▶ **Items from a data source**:
+ + + + + + +

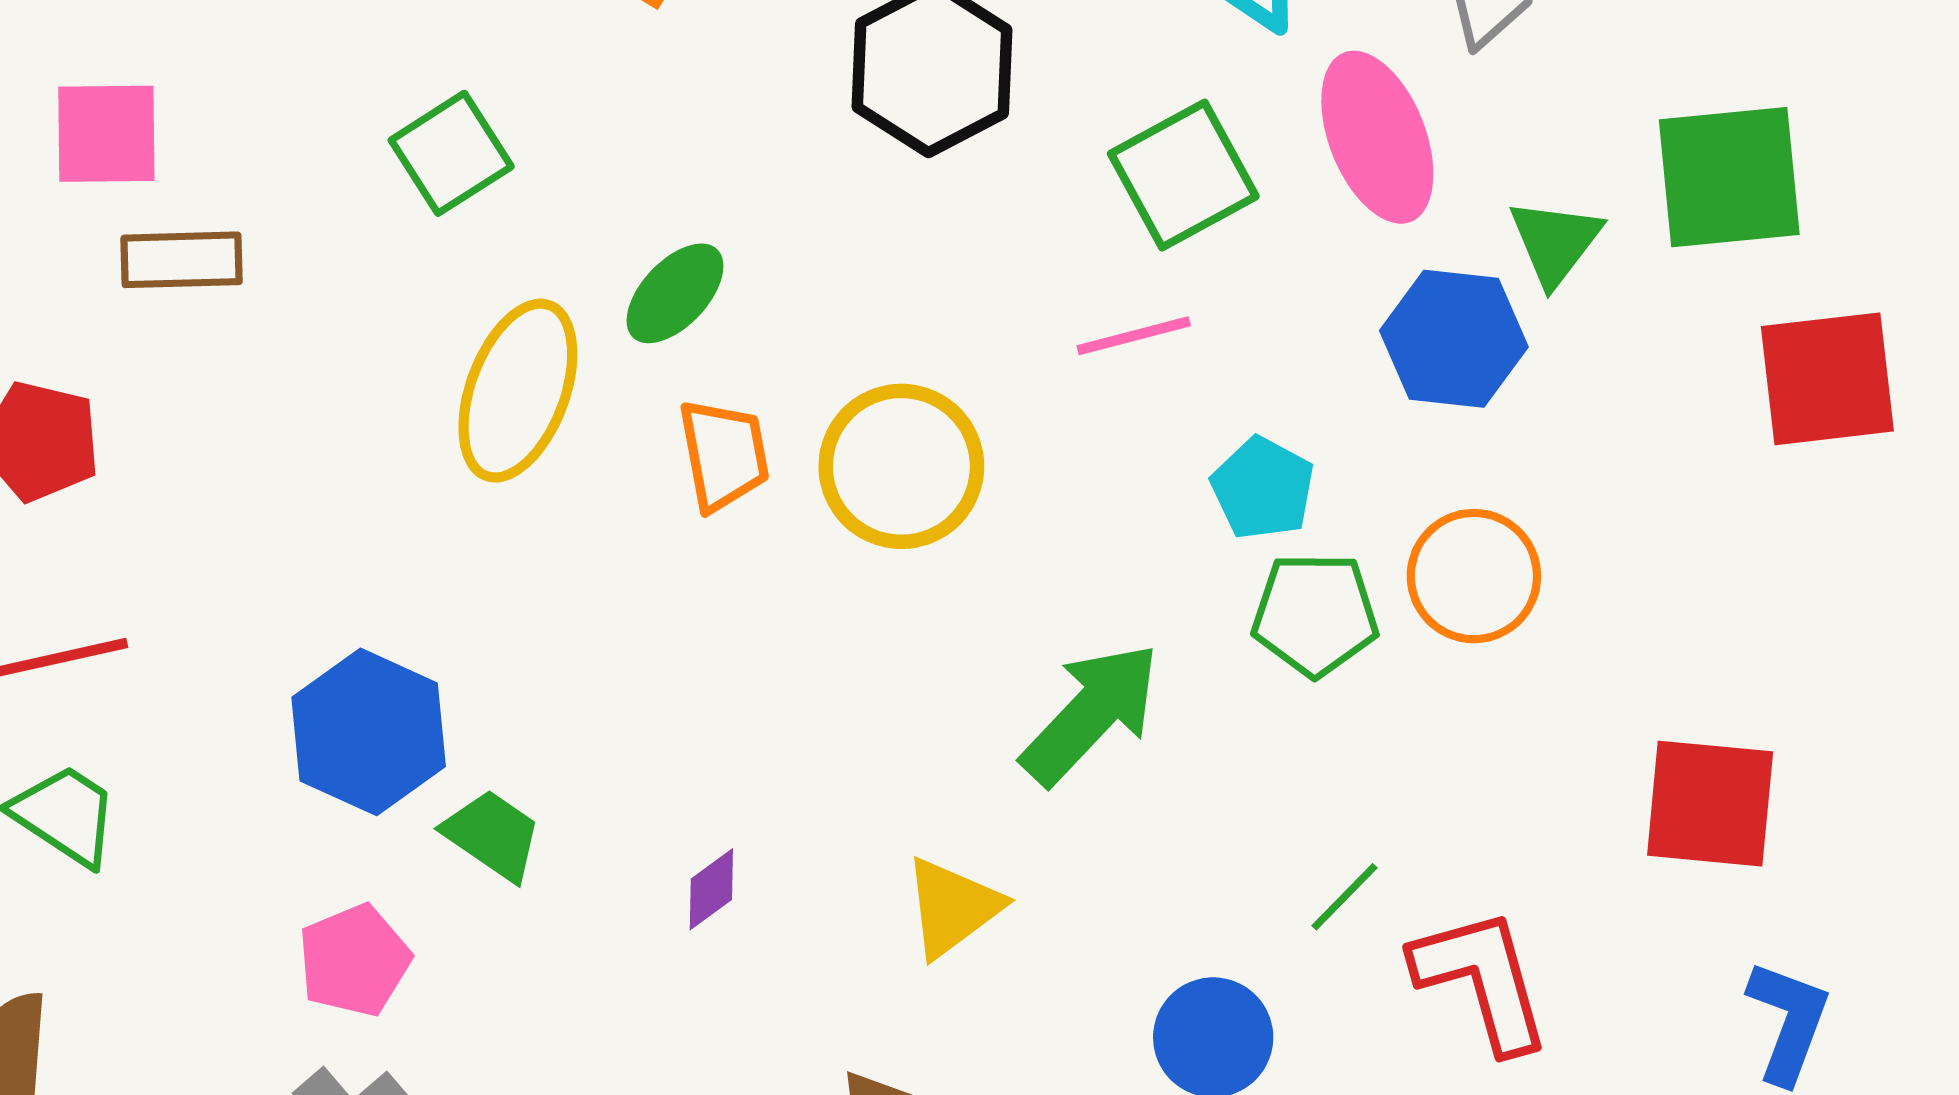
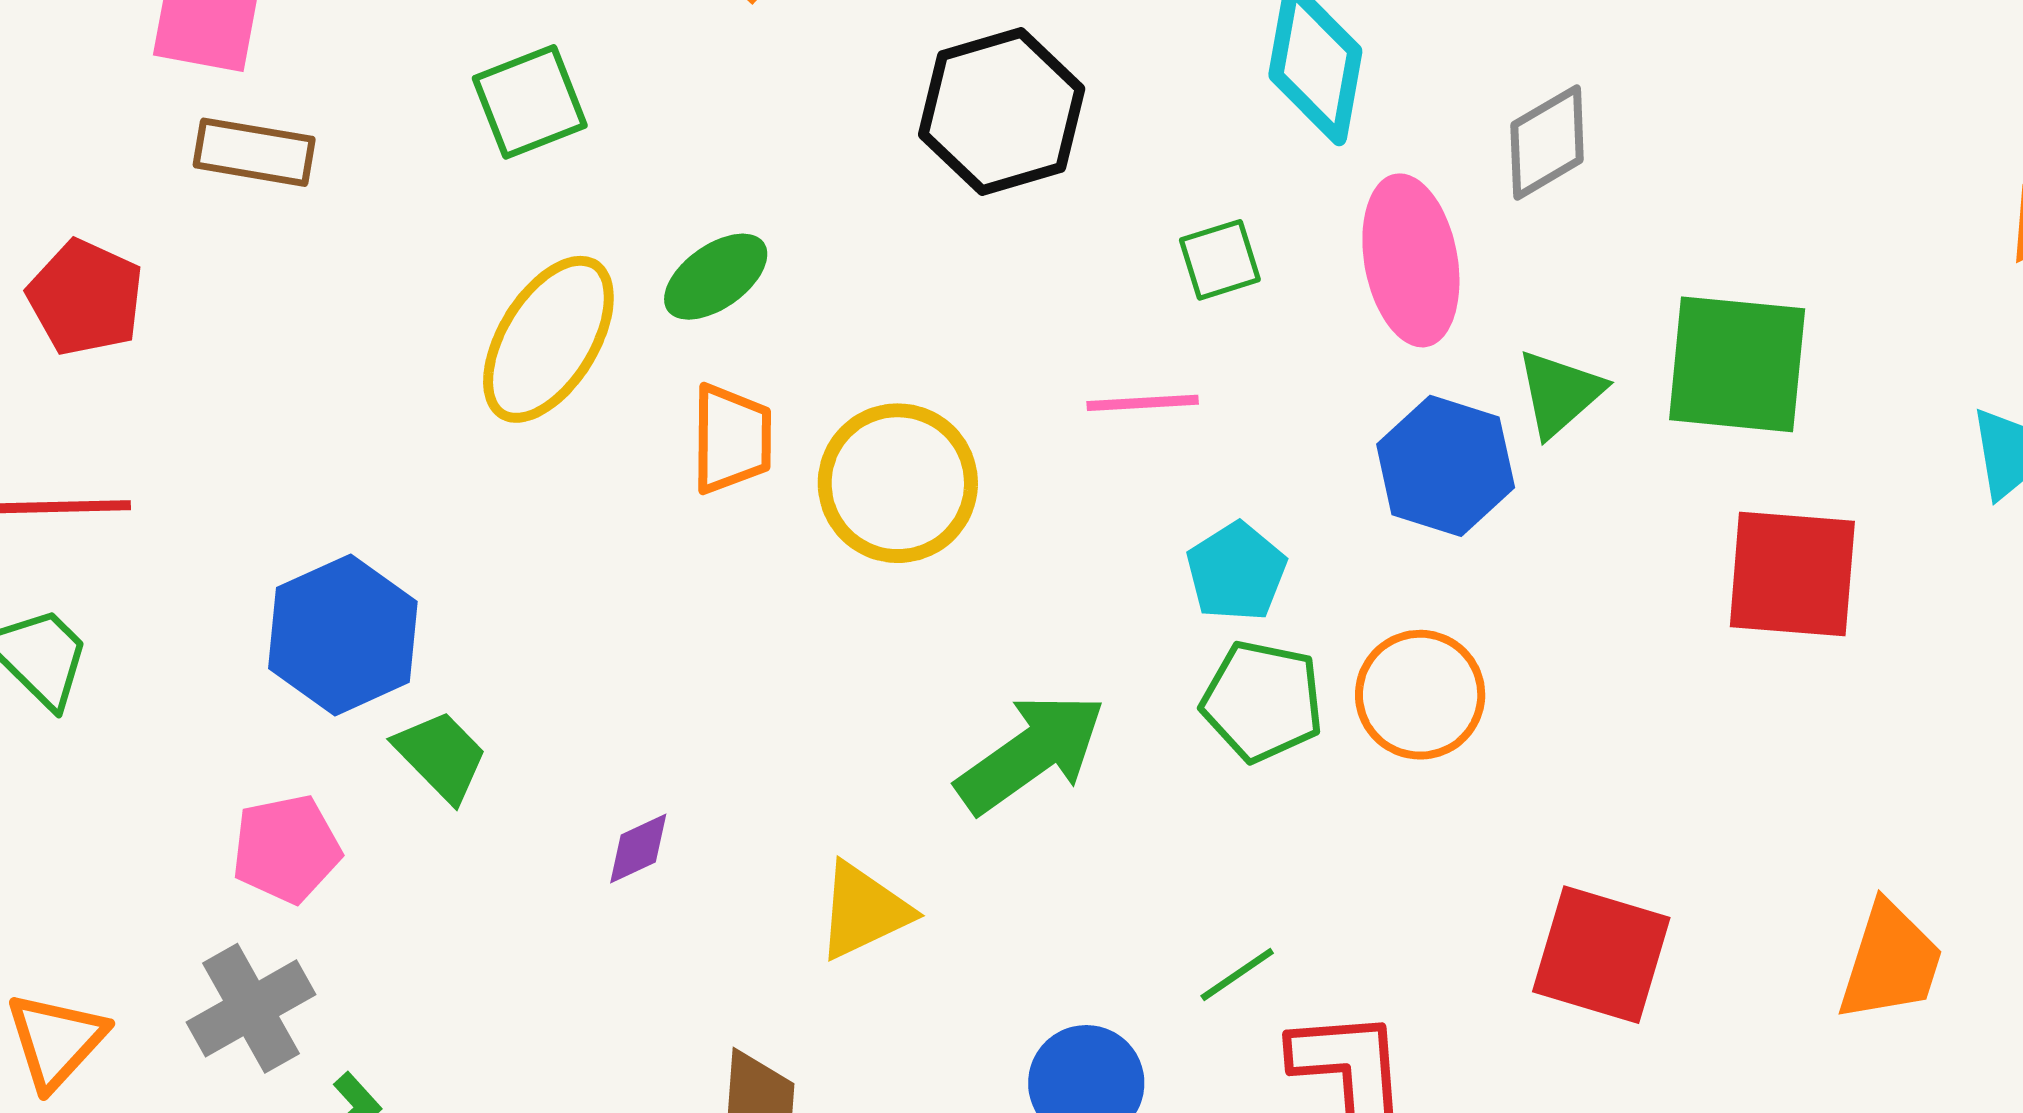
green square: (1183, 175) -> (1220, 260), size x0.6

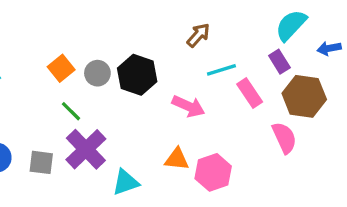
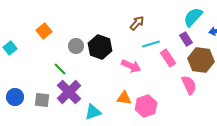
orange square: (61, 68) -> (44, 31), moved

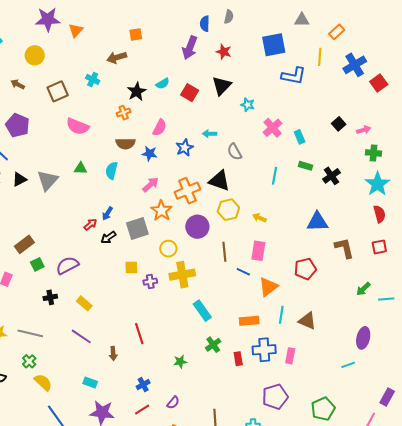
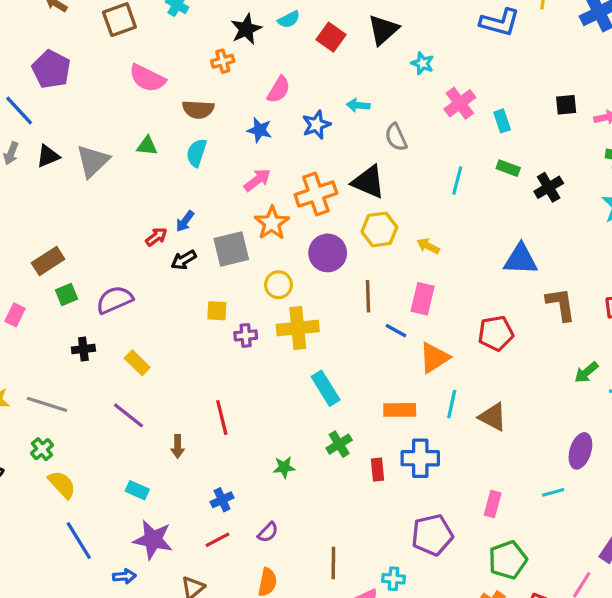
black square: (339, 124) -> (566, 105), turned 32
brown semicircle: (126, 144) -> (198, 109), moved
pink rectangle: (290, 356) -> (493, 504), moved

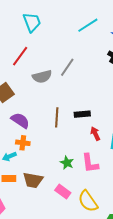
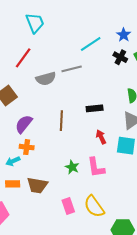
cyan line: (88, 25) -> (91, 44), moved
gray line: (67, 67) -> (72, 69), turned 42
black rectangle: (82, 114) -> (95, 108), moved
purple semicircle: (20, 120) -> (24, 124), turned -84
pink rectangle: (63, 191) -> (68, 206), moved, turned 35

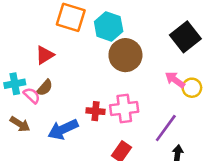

+ + + + + + +

Reproduce each line of the records above, exactly and without pictures.

green square: (1183, 175) -> (1220, 260), size x0.6

orange square: (61, 68) -> (44, 31), moved

black square: (339, 124) -> (566, 105), turned 32
brown semicircle: (126, 144) -> (198, 109), moved
pink rectangle: (290, 356) -> (493, 504), moved

cyan line: (88, 25) -> (91, 44), moved
gray line: (67, 67) -> (72, 69), turned 42
black rectangle: (82, 114) -> (95, 108), moved
purple semicircle: (20, 120) -> (24, 124), turned -84
pink rectangle: (63, 191) -> (68, 206), moved, turned 35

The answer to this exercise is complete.